(Collected data entries)
☆ ☆ ☆ ☆
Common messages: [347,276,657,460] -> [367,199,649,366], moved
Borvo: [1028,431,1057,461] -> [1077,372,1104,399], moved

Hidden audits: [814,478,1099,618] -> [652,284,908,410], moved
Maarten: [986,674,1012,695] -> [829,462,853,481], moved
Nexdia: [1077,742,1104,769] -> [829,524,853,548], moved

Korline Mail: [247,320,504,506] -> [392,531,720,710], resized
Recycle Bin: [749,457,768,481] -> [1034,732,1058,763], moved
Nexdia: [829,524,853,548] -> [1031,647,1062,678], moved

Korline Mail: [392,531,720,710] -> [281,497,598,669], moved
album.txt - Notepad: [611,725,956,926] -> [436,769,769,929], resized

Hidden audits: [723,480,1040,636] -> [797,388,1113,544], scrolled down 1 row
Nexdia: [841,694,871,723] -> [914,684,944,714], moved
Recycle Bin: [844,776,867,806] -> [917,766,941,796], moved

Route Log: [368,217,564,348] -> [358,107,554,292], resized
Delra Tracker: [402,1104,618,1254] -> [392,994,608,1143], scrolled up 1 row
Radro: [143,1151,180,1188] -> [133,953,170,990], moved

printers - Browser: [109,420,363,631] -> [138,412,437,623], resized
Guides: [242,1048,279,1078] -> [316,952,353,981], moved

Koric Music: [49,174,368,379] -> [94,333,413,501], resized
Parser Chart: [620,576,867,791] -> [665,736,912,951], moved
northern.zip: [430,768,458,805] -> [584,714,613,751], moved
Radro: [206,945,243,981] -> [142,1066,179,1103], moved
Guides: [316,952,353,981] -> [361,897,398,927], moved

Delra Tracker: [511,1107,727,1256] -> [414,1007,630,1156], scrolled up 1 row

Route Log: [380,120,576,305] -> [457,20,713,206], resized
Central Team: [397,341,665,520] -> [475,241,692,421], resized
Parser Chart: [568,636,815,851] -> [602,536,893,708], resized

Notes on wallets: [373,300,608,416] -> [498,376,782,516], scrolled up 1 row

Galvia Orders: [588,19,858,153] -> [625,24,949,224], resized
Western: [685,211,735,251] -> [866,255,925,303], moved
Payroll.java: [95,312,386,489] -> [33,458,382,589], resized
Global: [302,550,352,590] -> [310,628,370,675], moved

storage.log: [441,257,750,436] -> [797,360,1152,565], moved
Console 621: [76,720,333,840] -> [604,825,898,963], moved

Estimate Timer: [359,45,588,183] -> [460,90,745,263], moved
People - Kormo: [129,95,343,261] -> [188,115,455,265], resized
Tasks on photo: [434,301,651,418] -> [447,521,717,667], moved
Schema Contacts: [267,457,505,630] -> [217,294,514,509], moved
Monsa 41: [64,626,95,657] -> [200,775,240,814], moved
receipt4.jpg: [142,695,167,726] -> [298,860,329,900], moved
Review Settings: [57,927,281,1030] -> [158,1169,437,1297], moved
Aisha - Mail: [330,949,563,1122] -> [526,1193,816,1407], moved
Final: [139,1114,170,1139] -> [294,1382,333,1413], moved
☆ ☆ ☆ ☆
Please give a word-for-word repetition of the lines from the one containing "Payroll.java: [95,312,386,489] ->" through the last line of the data above, including both, and nothing besides.

▸ **Result of the exercise**:
Payroll.java: [95,312,386,489] -> [33,458,382,589], resized
Global: [302,550,352,590] -> [310,628,370,675], moved

storage.log: [441,257,750,436] -> [797,360,1152,565], moved
Console 621: [76,720,333,840] -> [604,825,898,963], moved

Estimate Timer: [359,45,588,183] -> [460,90,745,263], moved
People - Kormo: [129,95,343,261] -> [188,115,455,265], resized
Tasks on photo: [434,301,651,418] -> [447,521,717,667], moved
Schema Contacts: [267,457,505,630] -> [217,294,514,509], moved
Monsa 41: [64,626,95,657] -> [200,775,240,814], moved
receipt4.jpg: [142,695,167,726] -> [298,860,329,900], moved
Review Settings: [57,927,281,1030] -> [158,1169,437,1297], moved
Aisha - Mail: [330,949,563,1122] -> [526,1193,816,1407], moved
Final: [139,1114,170,1139] -> [294,1382,333,1413], moved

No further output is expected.